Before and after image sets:
==*==
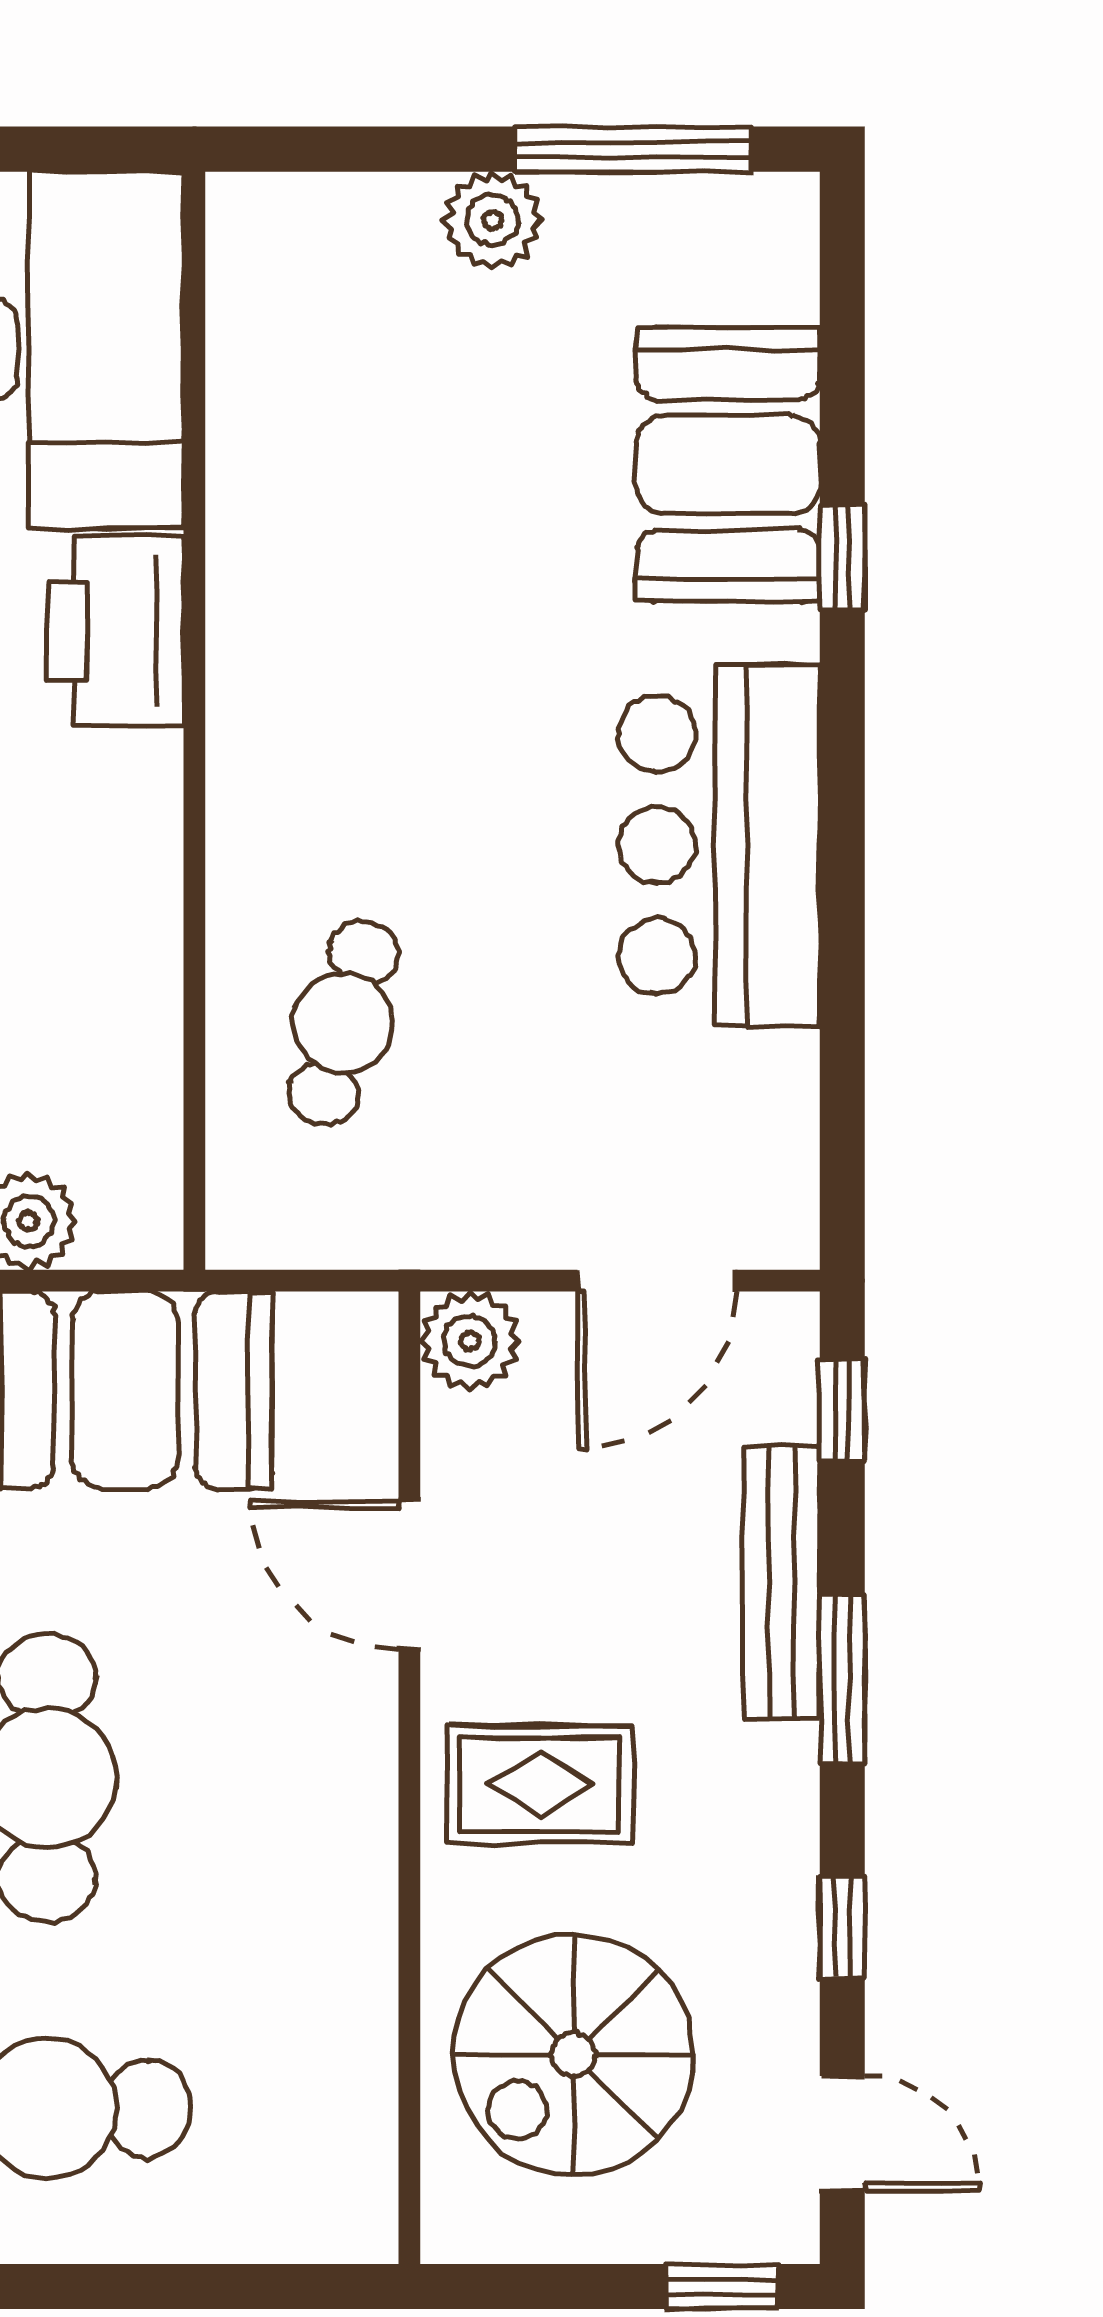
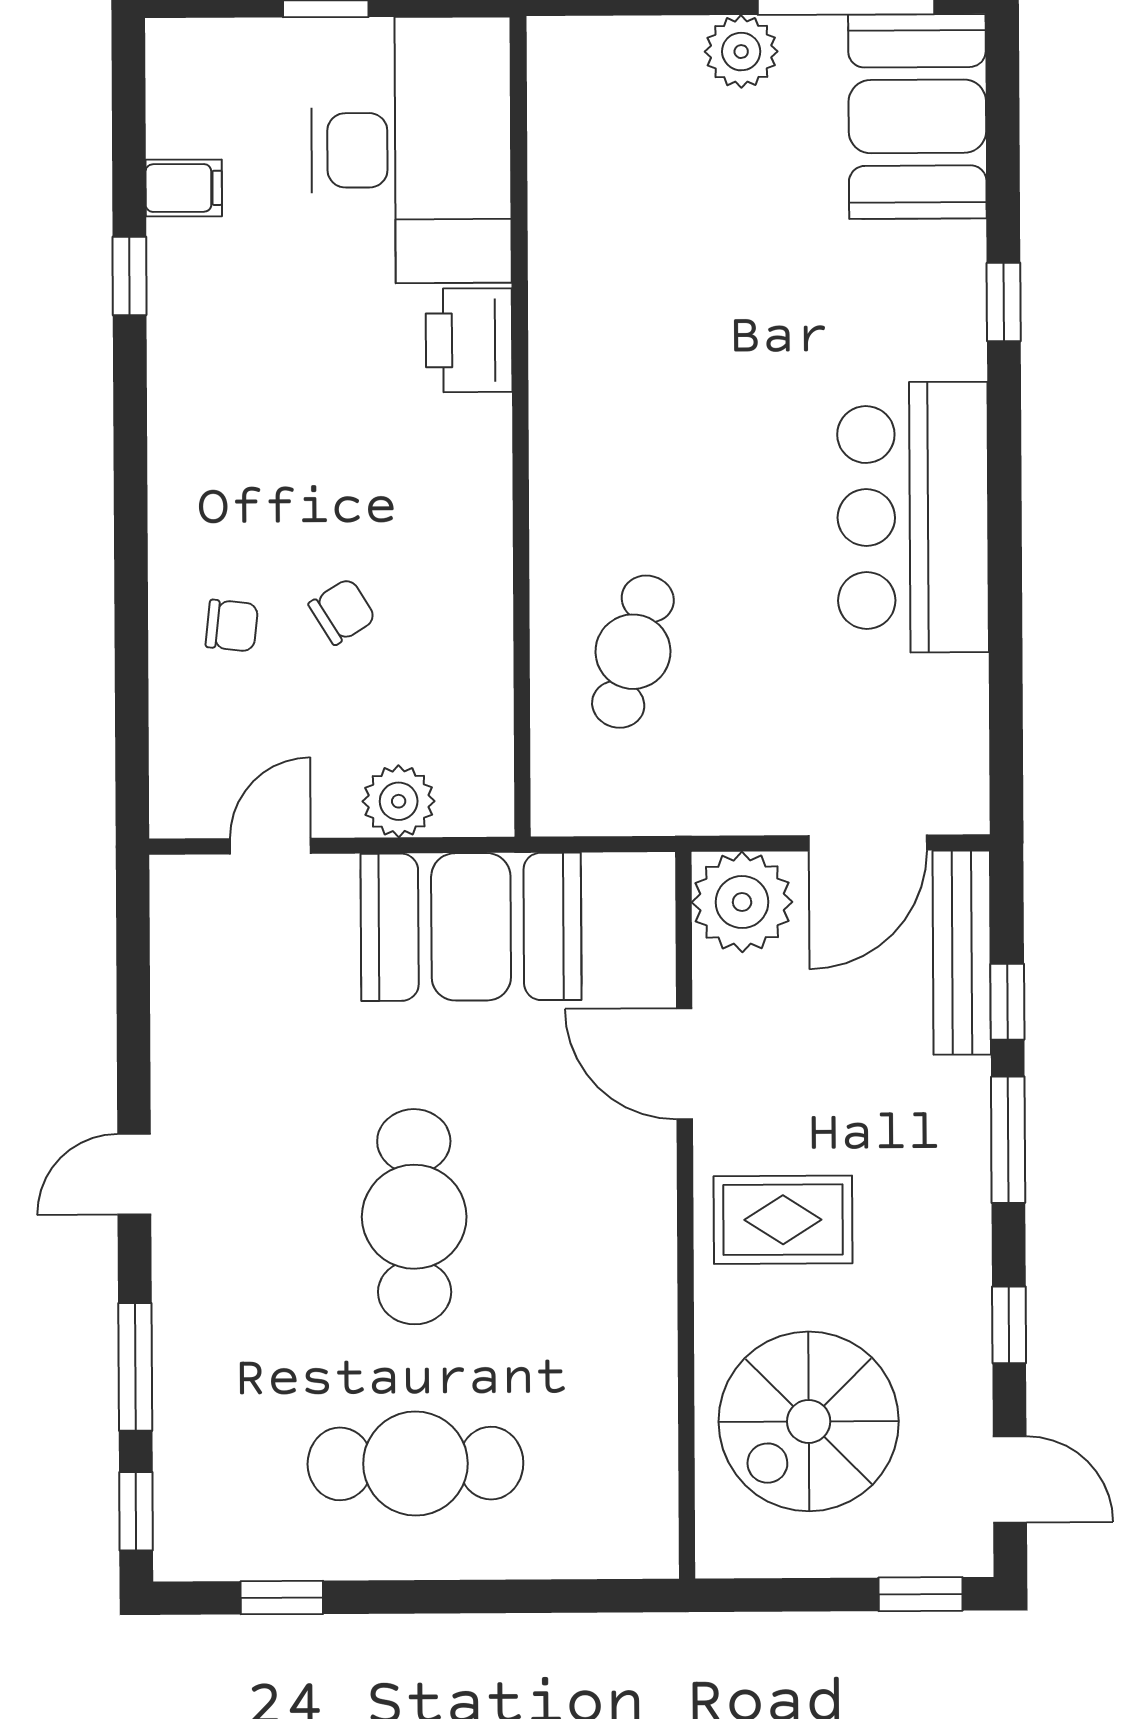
booth: (728, 465) -> (917, 116), moved
printer: (115, 631) -> (469, 340), width x0.73, depth x0.84
plant: (470, 1341) -> (742, 902), width x1.36, depth x1.36
window: (842, 1410) -> (1007, 1002), moved
bench: (782, 1583) -> (962, 953), moved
==*==
Return only the lines of the records in which the string "moved" appears.

booth: (728, 465) -> (917, 116), moved
window: (842, 1410) -> (1007, 1002), moved
bench: (782, 1583) -> (962, 953), moved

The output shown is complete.